Before-and-after change records
= = = = =

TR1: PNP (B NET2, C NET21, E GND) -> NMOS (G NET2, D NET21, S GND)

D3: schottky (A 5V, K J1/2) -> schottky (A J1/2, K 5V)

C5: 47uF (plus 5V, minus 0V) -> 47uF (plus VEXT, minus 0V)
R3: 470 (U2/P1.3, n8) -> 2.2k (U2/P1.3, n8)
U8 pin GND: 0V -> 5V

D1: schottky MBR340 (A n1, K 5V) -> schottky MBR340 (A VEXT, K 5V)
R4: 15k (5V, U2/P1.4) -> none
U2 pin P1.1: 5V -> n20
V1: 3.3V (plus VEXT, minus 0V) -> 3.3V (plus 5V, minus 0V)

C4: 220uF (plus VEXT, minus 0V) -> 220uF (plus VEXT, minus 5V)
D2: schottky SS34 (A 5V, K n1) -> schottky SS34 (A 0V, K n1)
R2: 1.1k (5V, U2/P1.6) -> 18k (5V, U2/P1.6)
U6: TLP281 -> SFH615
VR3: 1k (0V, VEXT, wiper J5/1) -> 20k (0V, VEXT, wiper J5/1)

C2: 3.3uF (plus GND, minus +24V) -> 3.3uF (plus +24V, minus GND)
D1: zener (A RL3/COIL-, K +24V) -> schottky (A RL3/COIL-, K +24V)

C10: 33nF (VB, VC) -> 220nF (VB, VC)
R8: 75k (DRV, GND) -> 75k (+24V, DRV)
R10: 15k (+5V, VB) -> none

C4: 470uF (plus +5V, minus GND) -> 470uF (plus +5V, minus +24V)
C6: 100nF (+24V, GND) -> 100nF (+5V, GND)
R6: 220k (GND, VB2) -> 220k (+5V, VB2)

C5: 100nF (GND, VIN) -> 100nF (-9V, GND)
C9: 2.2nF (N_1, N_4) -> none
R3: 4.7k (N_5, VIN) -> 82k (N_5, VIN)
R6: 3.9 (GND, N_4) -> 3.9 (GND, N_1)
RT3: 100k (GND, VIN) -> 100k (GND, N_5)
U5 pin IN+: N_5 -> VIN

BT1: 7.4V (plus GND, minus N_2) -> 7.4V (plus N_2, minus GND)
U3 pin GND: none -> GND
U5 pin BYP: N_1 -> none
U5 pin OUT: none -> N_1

= = = = =

Using the data above, extract exactly the lines from the one that holds "D3: schottky (A" to the one that holds "C2: 3.3uF (plus", both ends included, and no others.

D3: schottky (A 5V, K J1/2) -> schottky (A J1/2, K 5V)

C5: 47uF (plus 5V, minus 0V) -> 47uF (plus VEXT, minus 0V)
R3: 470 (U2/P1.3, n8) -> 2.2k (U2/P1.3, n8)
U8 pin GND: 0V -> 5V

D1: schottky MBR340 (A n1, K 5V) -> schottky MBR340 (A VEXT, K 5V)
R4: 15k (5V, U2/P1.4) -> none
U2 pin P1.1: 5V -> n20
V1: 3.3V (plus VEXT, minus 0V) -> 3.3V (plus 5V, minus 0V)

C4: 220uF (plus VEXT, minus 0V) -> 220uF (plus VEXT, minus 5V)
D2: schottky SS34 (A 5V, K n1) -> schottky SS34 (A 0V, K n1)
R2: 1.1k (5V, U2/P1.6) -> 18k (5V, U2/P1.6)
U6: TLP281 -> SFH615
VR3: 1k (0V, VEXT, wiper J5/1) -> 20k (0V, VEXT, wiper J5/1)

C2: 3.3uF (plus GND, minus +24V) -> 3.3uF (plus +24V, minus GND)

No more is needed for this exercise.